ASSIGNMENT:
Keep every word of the listing and drop the images when you write it out.

Start of DATA SECTION

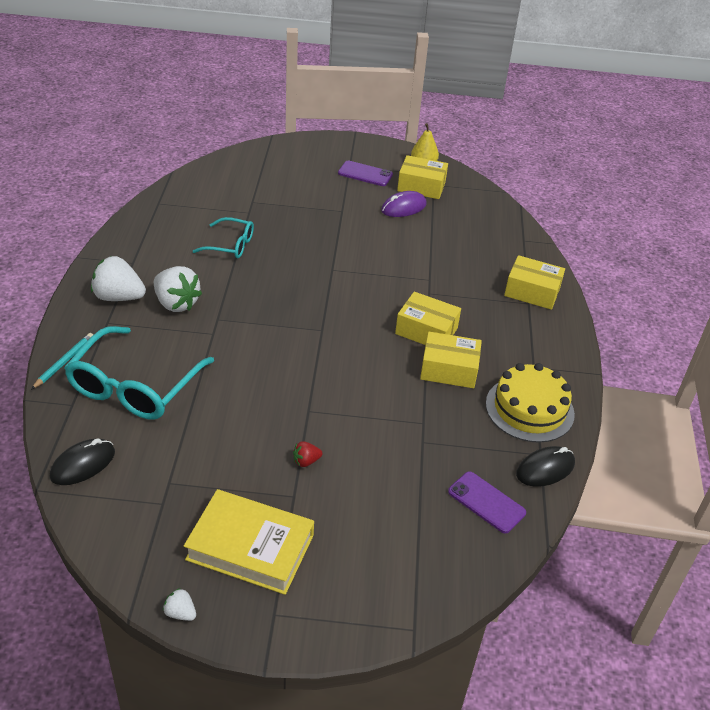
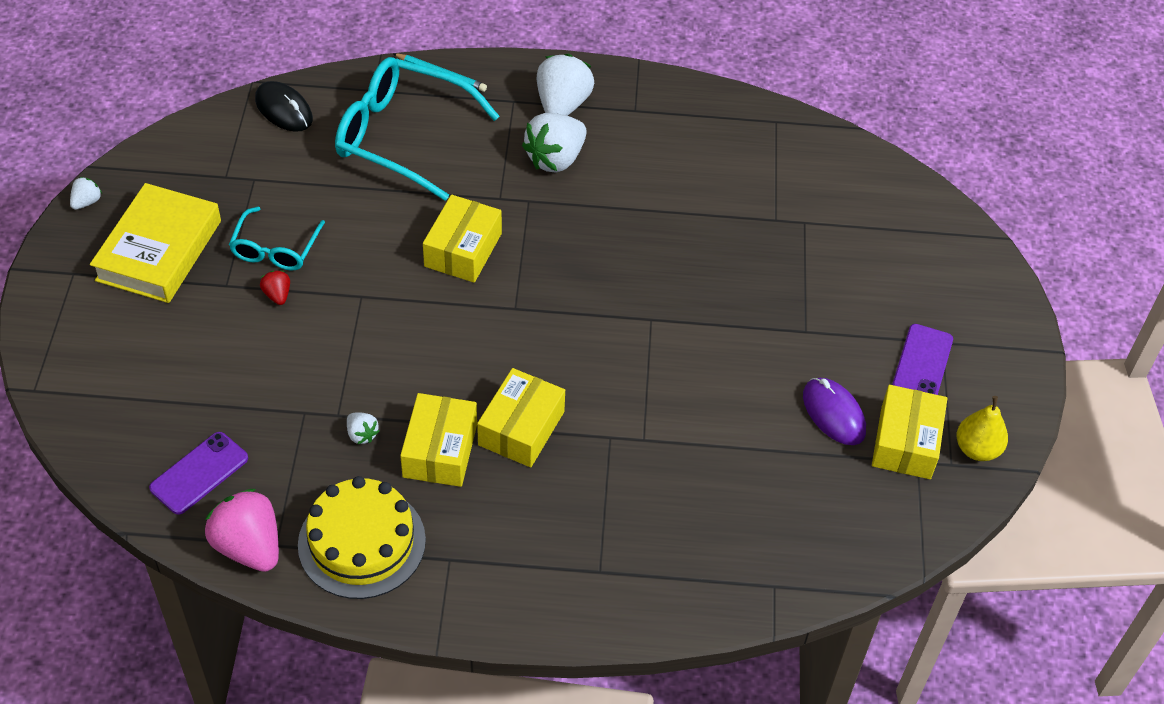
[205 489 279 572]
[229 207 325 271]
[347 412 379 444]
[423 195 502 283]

End of DATA SECTION

TASK RESPONSE:
[205 489 279 572]
[229 207 325 271]
[347 412 379 444]
[423 195 502 283]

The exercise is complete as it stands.